◆ **INFORMATION SUPPLIED**:
═══
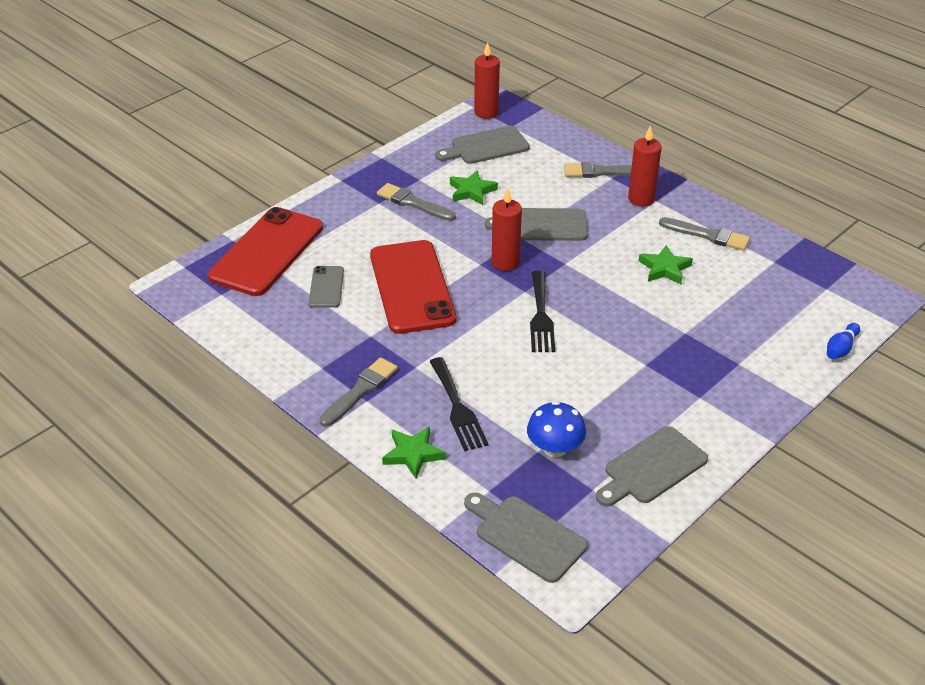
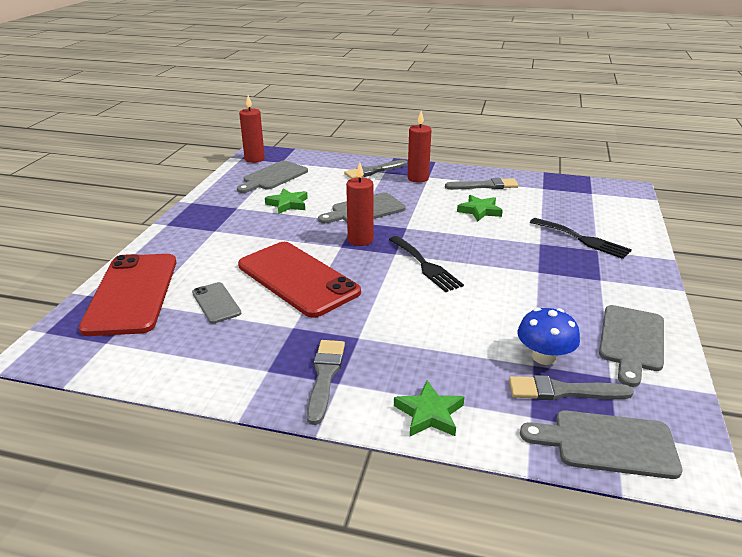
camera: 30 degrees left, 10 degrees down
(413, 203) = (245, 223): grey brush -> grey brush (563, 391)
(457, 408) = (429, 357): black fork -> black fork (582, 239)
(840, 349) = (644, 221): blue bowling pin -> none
═══
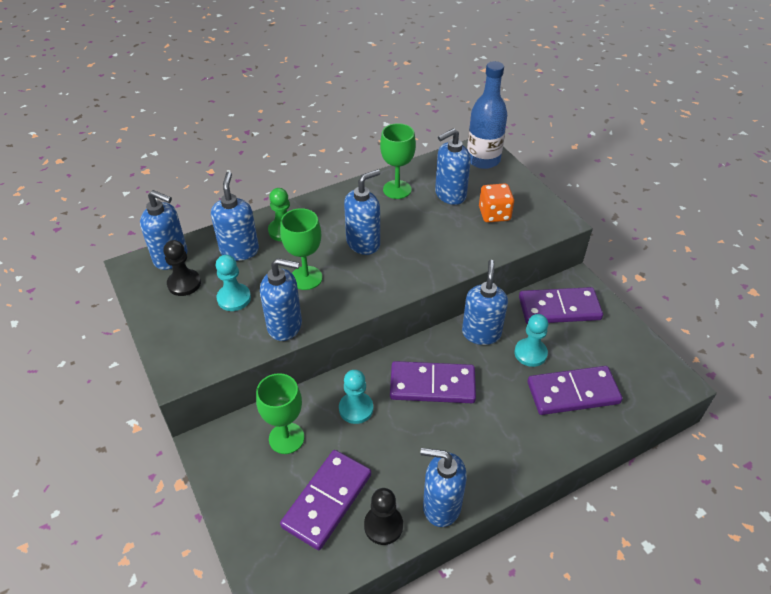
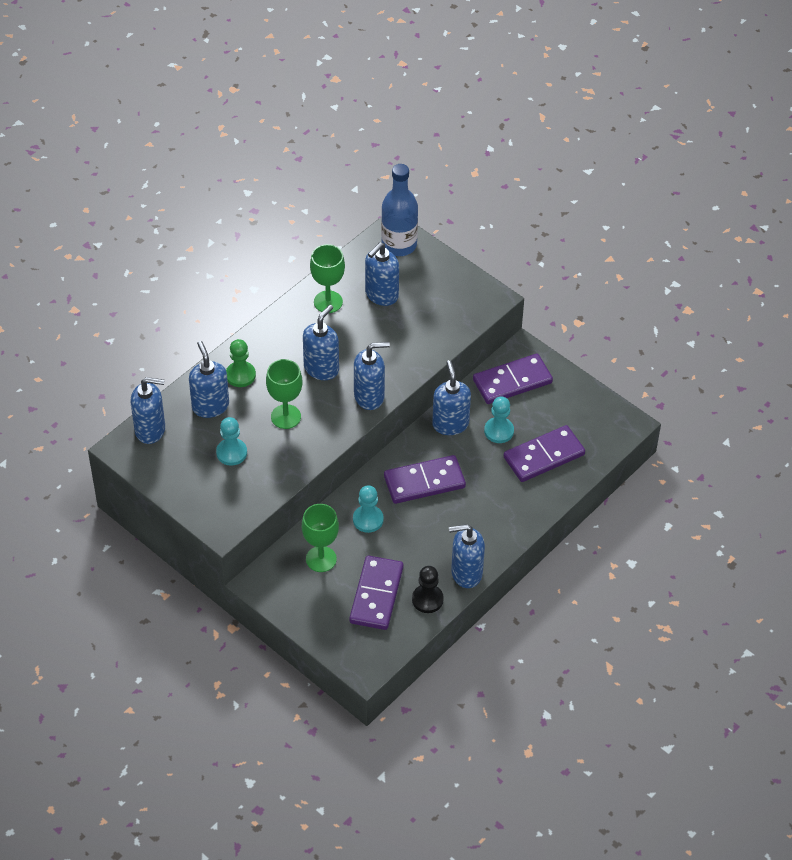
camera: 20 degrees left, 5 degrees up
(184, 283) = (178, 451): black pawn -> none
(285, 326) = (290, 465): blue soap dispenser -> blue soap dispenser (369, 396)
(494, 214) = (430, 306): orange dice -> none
═══
◆ **WORK INSTRUCTIONS**: For the listing above, print only the lines starting at the line containing "camera: 30 degrees left, 10 degrees down" and ending at the line containing "(840, 349) = (644, 221): blue", exactly, both included.

◆ **SOLUTION**:
camera: 30 degrees left, 10 degrees down
(413, 203) = (245, 223): grey brush -> grey brush (563, 391)
(457, 408) = (429, 357): black fork -> black fork (582, 239)
(840, 349) = (644, 221): blue bowling pin -> none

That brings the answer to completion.